## Problem requirements
The copy has to match the data exactly and leave out every picture.

## Supplied information
▽

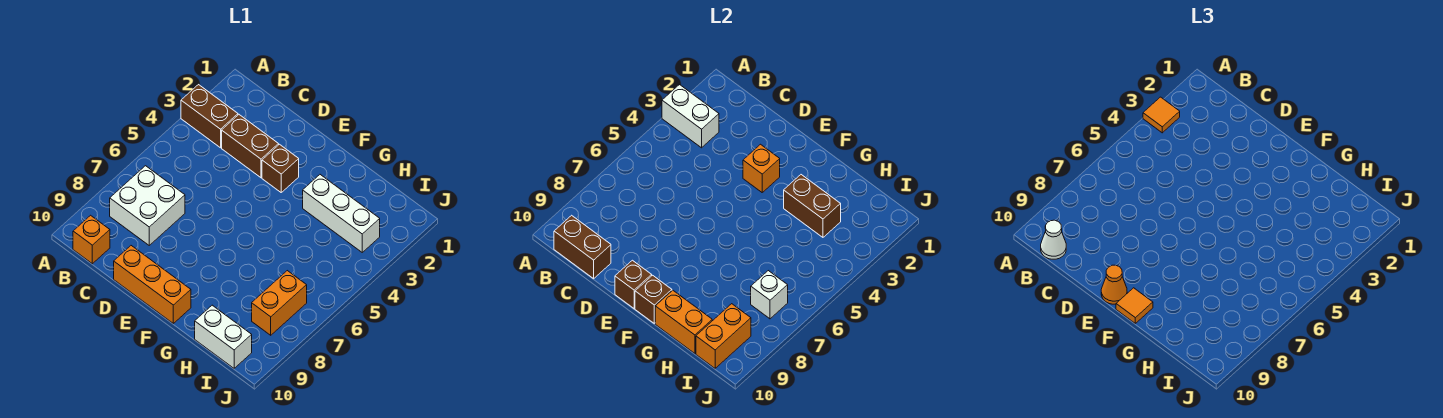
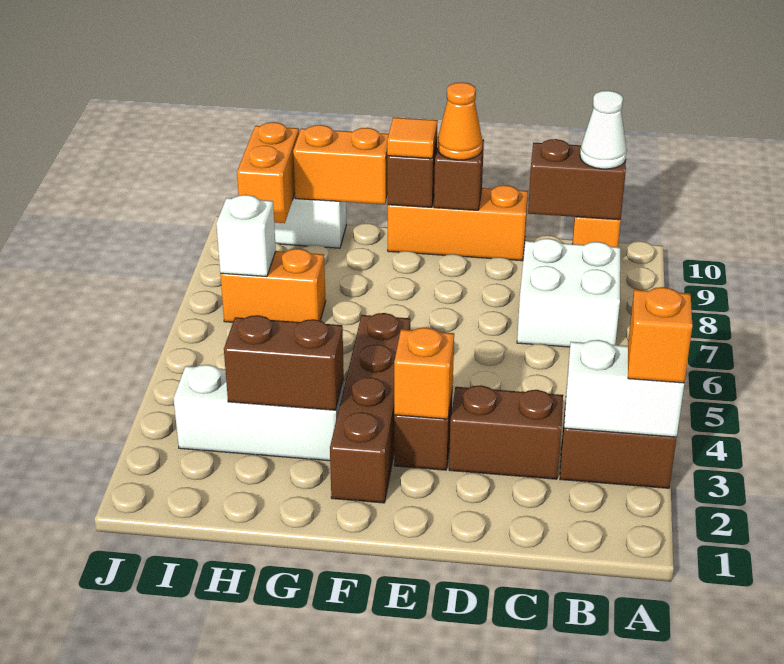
orange tile A3 level 3 -> orange brick A3 level 3
none -> brown brick F2:F5 level 1
orange brick I7:I8 level 1 -> orange brick H7:I7 level 1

△

## Response below
orange tile A3 level 3 -> orange brick A3 level 3
none -> brown brick F2:F5 level 1
orange brick I7:I8 level 1 -> orange brick H7:I7 level 1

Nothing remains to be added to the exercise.